ASSIGNED TASK — Below are the entries. Transcribe exactly the lines from the one with "old: okulary [żółty]" through the one with "first_place: [419, 165]", ends included, and leave out all others.
[[ RECORDED DATA open ]]
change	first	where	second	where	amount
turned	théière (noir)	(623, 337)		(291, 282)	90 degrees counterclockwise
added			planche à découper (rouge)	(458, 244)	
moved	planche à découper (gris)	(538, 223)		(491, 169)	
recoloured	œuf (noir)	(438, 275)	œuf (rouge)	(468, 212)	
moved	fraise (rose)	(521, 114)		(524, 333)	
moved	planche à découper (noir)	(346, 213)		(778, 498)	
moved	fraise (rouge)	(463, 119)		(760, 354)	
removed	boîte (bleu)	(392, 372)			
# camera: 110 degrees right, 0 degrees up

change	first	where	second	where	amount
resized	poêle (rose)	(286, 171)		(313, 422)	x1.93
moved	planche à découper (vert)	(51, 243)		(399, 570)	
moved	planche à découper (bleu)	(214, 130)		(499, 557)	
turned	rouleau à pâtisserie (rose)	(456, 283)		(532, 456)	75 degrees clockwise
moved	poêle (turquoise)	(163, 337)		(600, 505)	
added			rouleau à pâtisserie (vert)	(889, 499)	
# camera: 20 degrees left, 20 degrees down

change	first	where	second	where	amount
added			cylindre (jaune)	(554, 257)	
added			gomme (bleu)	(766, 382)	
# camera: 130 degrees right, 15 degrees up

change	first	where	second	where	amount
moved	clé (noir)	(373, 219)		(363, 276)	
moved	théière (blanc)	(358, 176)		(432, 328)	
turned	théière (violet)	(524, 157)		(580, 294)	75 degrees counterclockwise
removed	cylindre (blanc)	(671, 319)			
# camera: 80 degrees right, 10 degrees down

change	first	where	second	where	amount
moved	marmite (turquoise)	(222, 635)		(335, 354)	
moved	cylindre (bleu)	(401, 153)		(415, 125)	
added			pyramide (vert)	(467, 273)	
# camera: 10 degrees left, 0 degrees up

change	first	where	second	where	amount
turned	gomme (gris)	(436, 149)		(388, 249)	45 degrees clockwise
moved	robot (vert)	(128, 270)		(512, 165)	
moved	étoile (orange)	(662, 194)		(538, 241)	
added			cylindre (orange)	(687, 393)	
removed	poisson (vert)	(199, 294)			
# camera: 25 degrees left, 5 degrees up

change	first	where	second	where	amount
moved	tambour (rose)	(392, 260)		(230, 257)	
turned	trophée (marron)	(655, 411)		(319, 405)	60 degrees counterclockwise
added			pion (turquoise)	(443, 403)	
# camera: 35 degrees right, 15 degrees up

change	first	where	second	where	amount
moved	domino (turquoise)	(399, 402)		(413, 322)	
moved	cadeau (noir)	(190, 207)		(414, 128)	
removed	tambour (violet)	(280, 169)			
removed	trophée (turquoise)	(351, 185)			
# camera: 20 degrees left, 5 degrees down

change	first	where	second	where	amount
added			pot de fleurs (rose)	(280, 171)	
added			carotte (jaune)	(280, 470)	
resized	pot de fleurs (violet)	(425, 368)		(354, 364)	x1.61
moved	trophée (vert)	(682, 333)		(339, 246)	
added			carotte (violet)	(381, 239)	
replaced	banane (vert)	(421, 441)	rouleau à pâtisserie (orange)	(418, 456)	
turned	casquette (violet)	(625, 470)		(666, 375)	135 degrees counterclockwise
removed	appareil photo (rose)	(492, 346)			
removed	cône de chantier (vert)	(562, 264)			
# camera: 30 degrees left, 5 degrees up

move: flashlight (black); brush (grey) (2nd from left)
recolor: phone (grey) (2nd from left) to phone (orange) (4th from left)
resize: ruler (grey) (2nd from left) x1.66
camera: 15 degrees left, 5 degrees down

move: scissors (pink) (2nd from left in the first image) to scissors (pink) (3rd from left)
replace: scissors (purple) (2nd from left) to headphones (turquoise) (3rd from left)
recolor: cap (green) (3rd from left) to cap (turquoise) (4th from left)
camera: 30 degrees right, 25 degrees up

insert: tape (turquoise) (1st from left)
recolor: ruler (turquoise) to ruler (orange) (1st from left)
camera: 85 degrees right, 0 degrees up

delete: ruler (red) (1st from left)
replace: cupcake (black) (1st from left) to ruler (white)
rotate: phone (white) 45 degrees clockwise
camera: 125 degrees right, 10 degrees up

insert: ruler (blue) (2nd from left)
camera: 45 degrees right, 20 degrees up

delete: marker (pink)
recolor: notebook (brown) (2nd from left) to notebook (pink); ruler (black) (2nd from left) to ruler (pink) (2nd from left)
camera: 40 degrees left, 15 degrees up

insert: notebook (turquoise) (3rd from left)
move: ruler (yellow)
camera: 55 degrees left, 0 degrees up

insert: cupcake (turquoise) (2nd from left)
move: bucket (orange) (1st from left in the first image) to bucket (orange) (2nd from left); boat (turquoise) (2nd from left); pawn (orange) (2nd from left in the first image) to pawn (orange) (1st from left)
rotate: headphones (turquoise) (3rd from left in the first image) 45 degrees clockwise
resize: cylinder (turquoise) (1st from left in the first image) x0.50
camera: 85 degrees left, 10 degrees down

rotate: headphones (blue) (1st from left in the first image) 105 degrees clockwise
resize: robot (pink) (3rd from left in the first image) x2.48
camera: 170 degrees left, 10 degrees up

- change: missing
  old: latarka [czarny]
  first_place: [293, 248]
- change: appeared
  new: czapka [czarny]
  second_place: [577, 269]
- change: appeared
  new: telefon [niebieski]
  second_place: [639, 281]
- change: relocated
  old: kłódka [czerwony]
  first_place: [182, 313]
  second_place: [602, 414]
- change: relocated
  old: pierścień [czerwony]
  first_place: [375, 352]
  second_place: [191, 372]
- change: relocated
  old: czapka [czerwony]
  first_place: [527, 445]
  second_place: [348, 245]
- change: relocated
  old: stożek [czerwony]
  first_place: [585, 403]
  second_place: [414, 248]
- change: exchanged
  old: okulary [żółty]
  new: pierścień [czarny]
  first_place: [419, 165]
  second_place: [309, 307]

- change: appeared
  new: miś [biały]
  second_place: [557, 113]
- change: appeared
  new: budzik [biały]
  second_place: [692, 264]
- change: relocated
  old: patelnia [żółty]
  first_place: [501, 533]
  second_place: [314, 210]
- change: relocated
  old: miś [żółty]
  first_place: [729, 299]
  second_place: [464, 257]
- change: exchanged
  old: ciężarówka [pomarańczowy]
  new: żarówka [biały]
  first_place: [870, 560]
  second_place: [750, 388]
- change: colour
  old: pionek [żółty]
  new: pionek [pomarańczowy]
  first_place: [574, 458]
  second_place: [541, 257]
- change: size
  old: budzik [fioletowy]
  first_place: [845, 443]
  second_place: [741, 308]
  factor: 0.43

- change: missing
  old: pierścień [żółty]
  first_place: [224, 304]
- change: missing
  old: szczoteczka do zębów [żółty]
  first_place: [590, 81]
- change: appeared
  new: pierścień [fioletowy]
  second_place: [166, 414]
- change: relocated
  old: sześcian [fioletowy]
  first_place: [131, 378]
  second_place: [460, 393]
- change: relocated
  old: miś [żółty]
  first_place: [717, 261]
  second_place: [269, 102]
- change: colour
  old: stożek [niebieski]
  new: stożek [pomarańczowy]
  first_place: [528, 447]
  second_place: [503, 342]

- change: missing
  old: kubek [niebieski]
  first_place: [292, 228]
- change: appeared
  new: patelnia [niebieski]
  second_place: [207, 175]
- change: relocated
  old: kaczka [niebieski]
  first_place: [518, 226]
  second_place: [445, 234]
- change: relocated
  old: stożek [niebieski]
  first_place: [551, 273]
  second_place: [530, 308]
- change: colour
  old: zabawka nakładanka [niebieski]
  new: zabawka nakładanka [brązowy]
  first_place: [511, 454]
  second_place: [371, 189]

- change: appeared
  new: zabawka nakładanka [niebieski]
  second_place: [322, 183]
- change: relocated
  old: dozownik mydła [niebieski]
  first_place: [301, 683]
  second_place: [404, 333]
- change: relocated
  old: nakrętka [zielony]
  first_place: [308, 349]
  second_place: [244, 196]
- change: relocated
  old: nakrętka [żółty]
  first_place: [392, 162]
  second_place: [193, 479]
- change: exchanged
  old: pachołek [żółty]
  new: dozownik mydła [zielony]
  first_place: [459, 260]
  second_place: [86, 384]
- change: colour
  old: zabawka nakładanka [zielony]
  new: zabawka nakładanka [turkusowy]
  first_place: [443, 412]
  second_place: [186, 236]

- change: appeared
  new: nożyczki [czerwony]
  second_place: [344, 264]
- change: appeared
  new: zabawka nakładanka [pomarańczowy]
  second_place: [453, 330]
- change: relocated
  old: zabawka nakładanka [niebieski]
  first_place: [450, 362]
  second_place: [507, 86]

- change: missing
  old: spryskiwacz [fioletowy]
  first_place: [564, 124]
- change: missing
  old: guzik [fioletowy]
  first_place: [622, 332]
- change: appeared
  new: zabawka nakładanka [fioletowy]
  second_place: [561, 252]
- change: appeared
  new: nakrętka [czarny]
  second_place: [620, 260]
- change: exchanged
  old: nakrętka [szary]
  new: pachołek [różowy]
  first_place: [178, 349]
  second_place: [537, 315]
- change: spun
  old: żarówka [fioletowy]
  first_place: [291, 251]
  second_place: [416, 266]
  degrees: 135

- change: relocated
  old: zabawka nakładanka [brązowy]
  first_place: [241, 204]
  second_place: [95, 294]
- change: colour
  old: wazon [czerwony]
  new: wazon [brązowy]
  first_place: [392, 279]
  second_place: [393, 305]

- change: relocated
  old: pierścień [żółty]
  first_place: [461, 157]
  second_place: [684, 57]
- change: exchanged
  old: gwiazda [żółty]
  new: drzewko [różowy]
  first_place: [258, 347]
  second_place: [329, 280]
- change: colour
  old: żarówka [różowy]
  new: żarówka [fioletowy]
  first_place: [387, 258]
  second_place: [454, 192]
[[ RECORDED DATA closed ]]
FINAL ANSWER —
  old: okulary [żółty]
  new: pierścień [czarny]
  first_place: [419, 165]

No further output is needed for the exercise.